PROVIDED DATA -
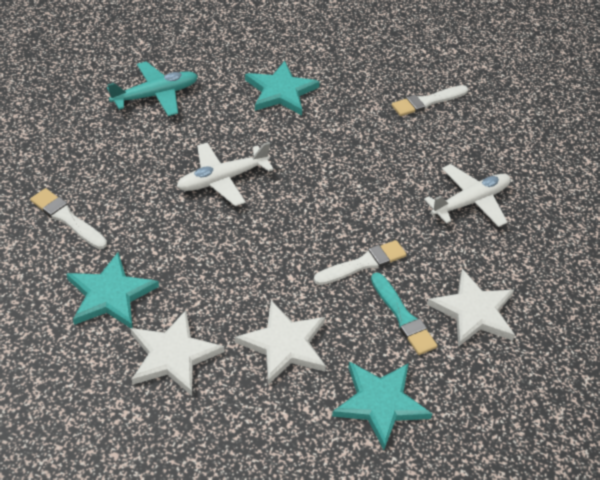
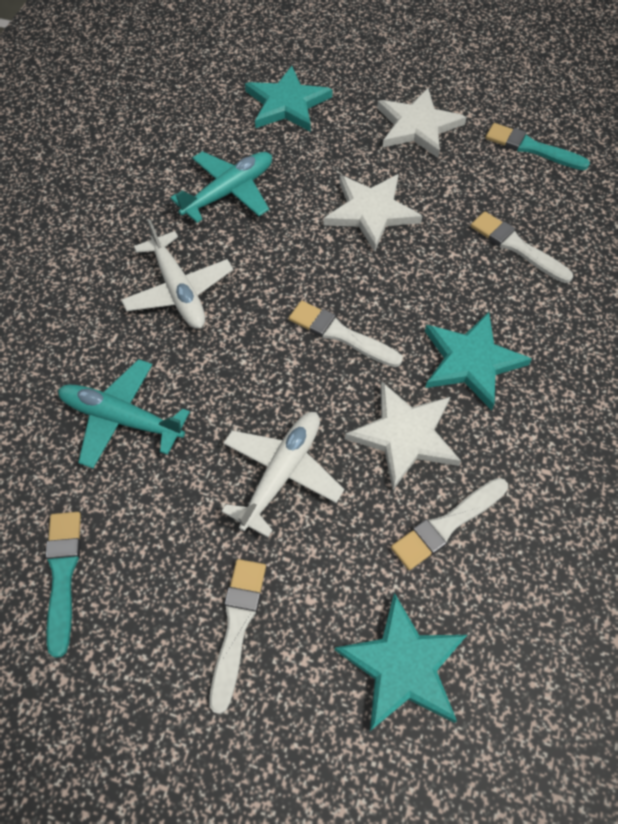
turquoise brush: 1 -> 2
turquoise plane: 1 -> 2
white brush: 3 -> 4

EXERCISE -
Exact output of each line above is wanted, without the pictures.

SOLUTION FOR THIS PROBLEM -
turquoise brush: 1 -> 2
turquoise plane: 1 -> 2
white brush: 3 -> 4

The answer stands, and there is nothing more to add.